Activity:
Return each line of the data below verbatim; pictures are to be left out.

Data excerpt:

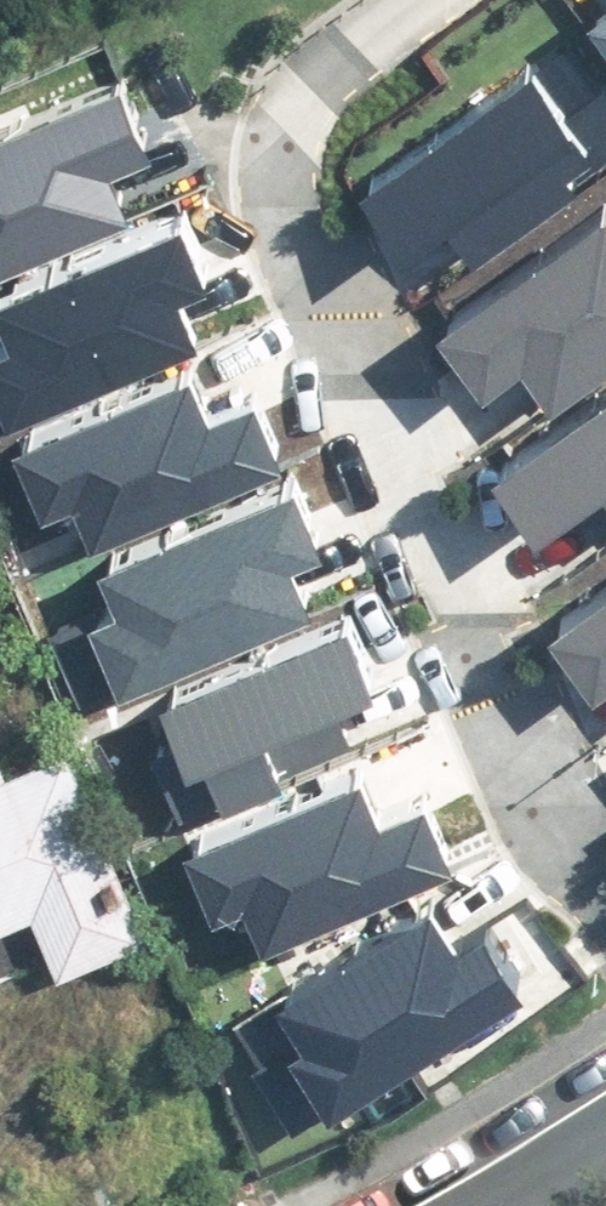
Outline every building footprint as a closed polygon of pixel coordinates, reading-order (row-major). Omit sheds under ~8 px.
[(0,111),(0,237),(127,178),(108,138),(160,114),(130,51),(0,111)] [(407,213),(440,192),(470,238),(605,148),(605,114),(586,85),(558,104),(527,58),(372,160),(407,213)] [(0,322),(0,402),(211,315),(192,268),(211,260),(184,195),(0,271),(0,284),(13,316),(0,322)] [(493,364),(523,341),(558,384),(605,347),(605,204),(600,196),(452,312),(493,364)] [(20,420),(47,481),(82,466),(104,517),(289,438),(263,376),(215,397),(193,346),(20,420)] [(529,493),(561,472),(592,518),(605,509),(605,362),(492,437),(529,493)] [(124,581),(62,606),(91,675),(322,580),(302,533),(322,525),(295,460),(106,537),(124,581)] [(549,605),(594,669),(605,661),(605,565),(549,605)] [(190,724),(154,739),(181,801),(354,727),(332,676),(380,656),(354,594),(168,673),(190,724)] [(0,774),(0,931),(26,920),(50,975),(141,936),(60,748),(0,774)] [(198,822),(224,884),(260,869),(282,920),(467,841),(441,779),(393,800),(371,749),(198,822)] [(325,1096),(539,957),(506,907),(471,929),(444,887),(264,1003),(325,1096)]
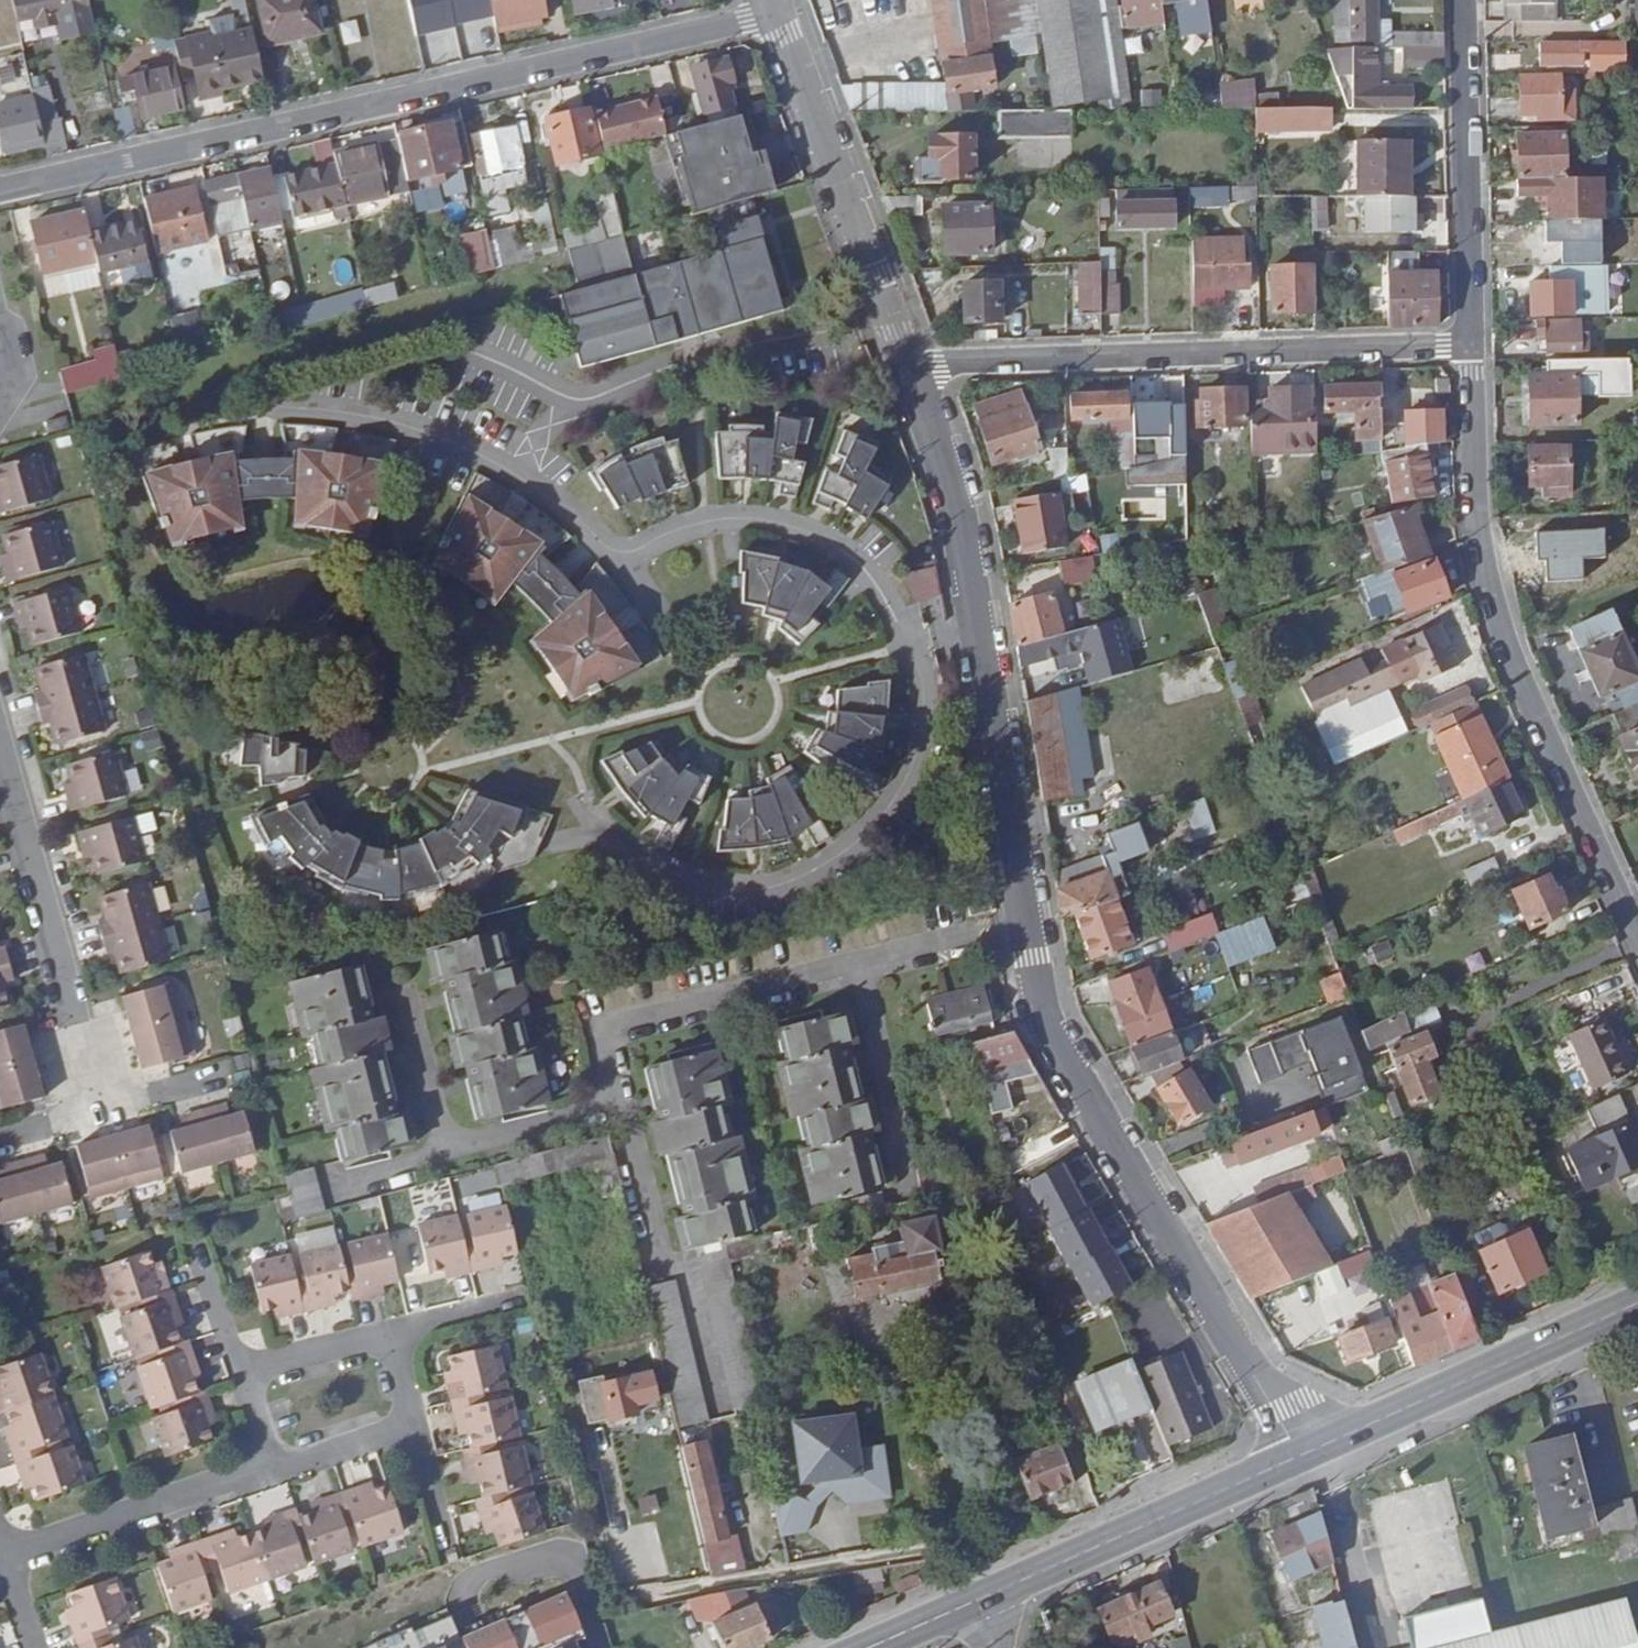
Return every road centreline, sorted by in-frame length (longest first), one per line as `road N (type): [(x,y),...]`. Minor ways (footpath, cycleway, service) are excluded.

Answer box:
Outline every building footprint as a closed polygon of pixel coordinates, reading-order (row-major). Omit sheds under ~8 px.
[(0,111),(0,237),(127,178),(108,138),(160,114),(130,51),(0,111)] [(407,213),(440,192),(470,238),(605,148),(605,114),(586,85),(558,104),(527,58),(372,160),(407,213)] [(0,322),(0,402),(211,315),(192,268),(211,260),(184,195),(0,271),(0,284),(13,316),(0,322)] [(493,364),(523,341),(558,384),(605,347),(605,204),(600,196),(452,312),(493,364)] [(20,420),(47,481),(82,466),(104,517),(289,438),(263,376),(215,397),(193,346),(20,420)] [(529,493),(561,472),(592,518),(605,509),(605,362),(492,437),(529,493)] [(124,581),(62,606),(91,675),(322,580),(302,533),(322,525),(295,460),(106,537),(124,581)] [(549,605),(594,669),(605,661),(605,565),(549,605)] [(190,724),(154,739),(181,801),(354,727),(332,676),(380,656),(354,594),(168,673),(190,724)] [(0,774),(0,931),(26,920),(50,975),(141,936),(60,748),(0,774)] [(198,822),(224,884),(260,869),(282,920),(467,841),(441,779),(393,800),(371,749),(198,822)] [(325,1096),(539,957),(506,907),(471,929),(444,887),(264,1003),(325,1096)]
Return every road centreline, sorted by in-frame length (longest first), one per line as `road N (type): [(x,y),...]`. Minor ways (footpath, cycleway, service) are excluded.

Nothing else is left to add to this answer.